→ What needs to be done
From the listing below, reproduce word for word the part that opens with the line containing "camera: 20 degrees left, 5 degrees up" and closes with the line containing "grey glasses [142,93,247,175]"; reproduce nothing else.

→ Provided records

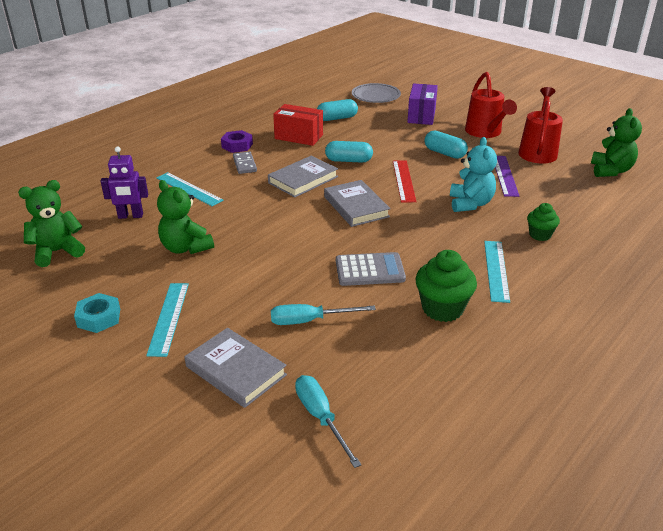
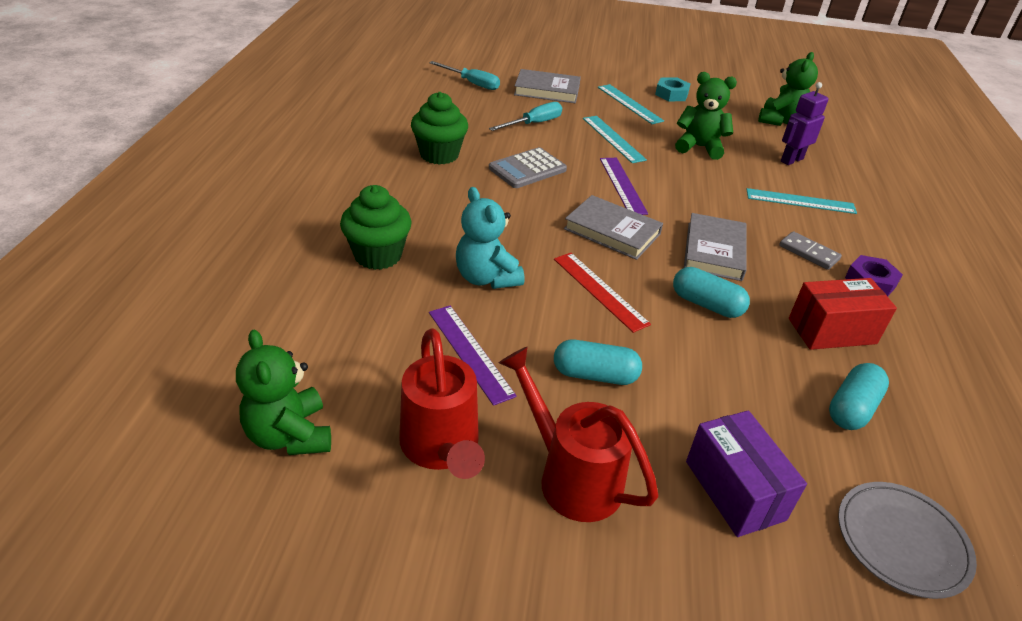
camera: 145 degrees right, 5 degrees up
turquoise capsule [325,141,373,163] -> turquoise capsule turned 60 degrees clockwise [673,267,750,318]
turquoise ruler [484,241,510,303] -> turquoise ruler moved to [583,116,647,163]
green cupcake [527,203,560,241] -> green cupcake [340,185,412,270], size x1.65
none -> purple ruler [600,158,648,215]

* * *

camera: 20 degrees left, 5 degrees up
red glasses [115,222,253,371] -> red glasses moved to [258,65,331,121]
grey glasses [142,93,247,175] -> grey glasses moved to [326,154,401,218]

---

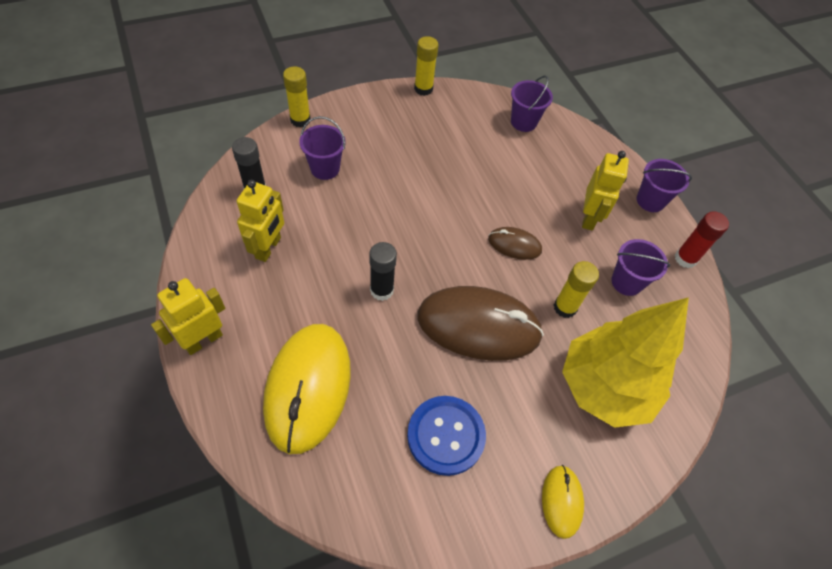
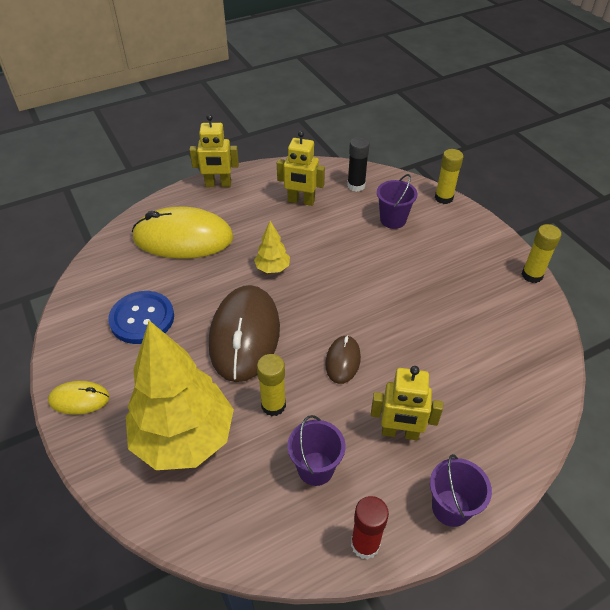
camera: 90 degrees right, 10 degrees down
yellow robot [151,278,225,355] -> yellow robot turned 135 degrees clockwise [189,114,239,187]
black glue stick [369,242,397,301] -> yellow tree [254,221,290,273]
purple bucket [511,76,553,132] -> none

→ Written answer
camera: 20 degrees left, 5 degrees up
red glasses [115,222,253,371] -> red glasses moved to [258,65,331,121]
grey glasses [142,93,247,175] -> grey glasses moved to [326,154,401,218]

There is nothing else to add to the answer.